▽
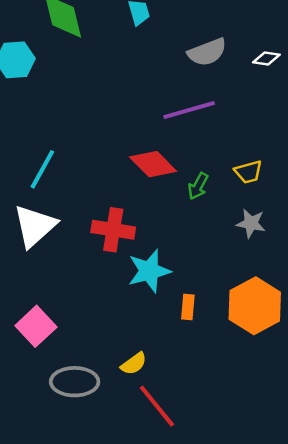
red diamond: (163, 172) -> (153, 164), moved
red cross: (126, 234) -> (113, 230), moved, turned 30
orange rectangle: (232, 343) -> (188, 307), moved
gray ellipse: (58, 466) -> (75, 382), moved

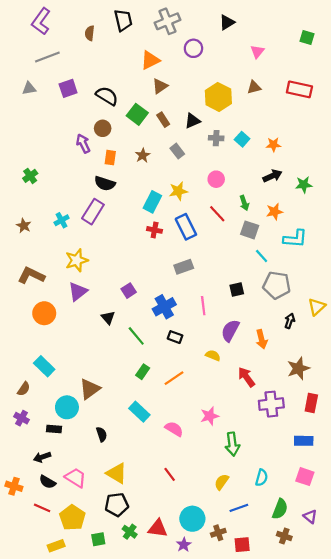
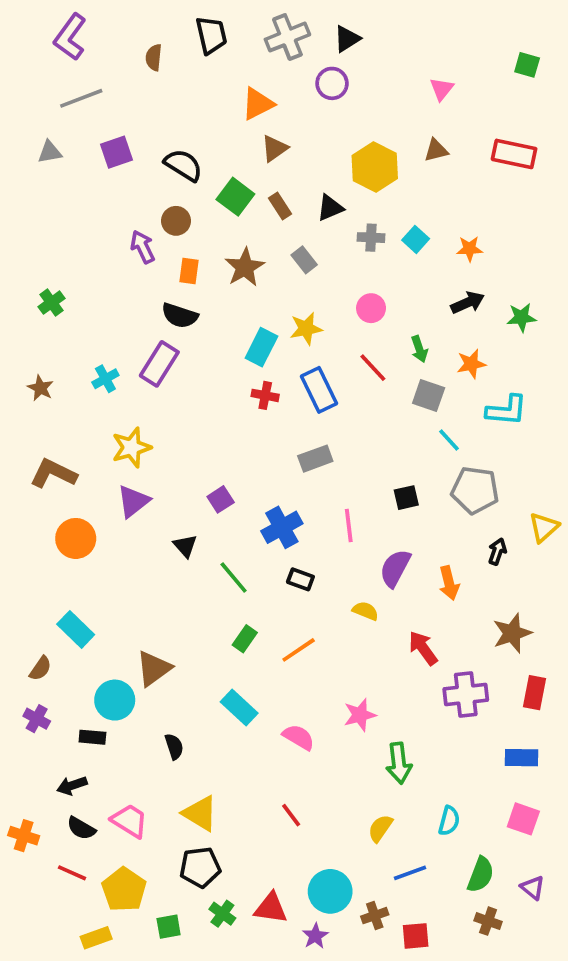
black triangle: (227, 22) -> (347, 39), moved
brown star: (143, 155) -> (245, 267), size x1.5

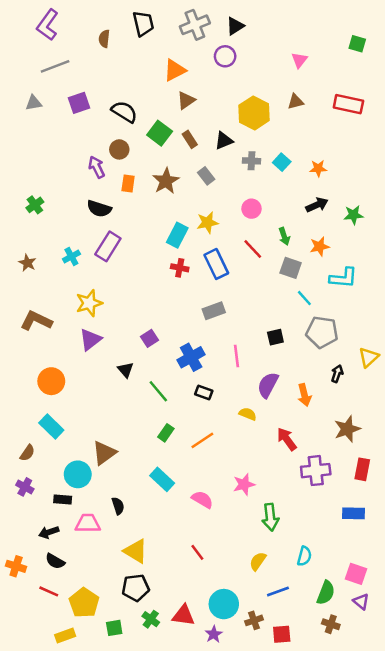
black semicircle: (180, 316) -> (99, 209), moved
orange circle: (76, 538) -> (51, 381), moved
pink square: (523, 819) -> (356, 574), moved
pink trapezoid: (130, 821) -> (88, 523), moved, turned -32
△
*Problem requirements:* Give the number of lines in the entries above that include the string "pink". No other output is expected.

*Problem solution:* 2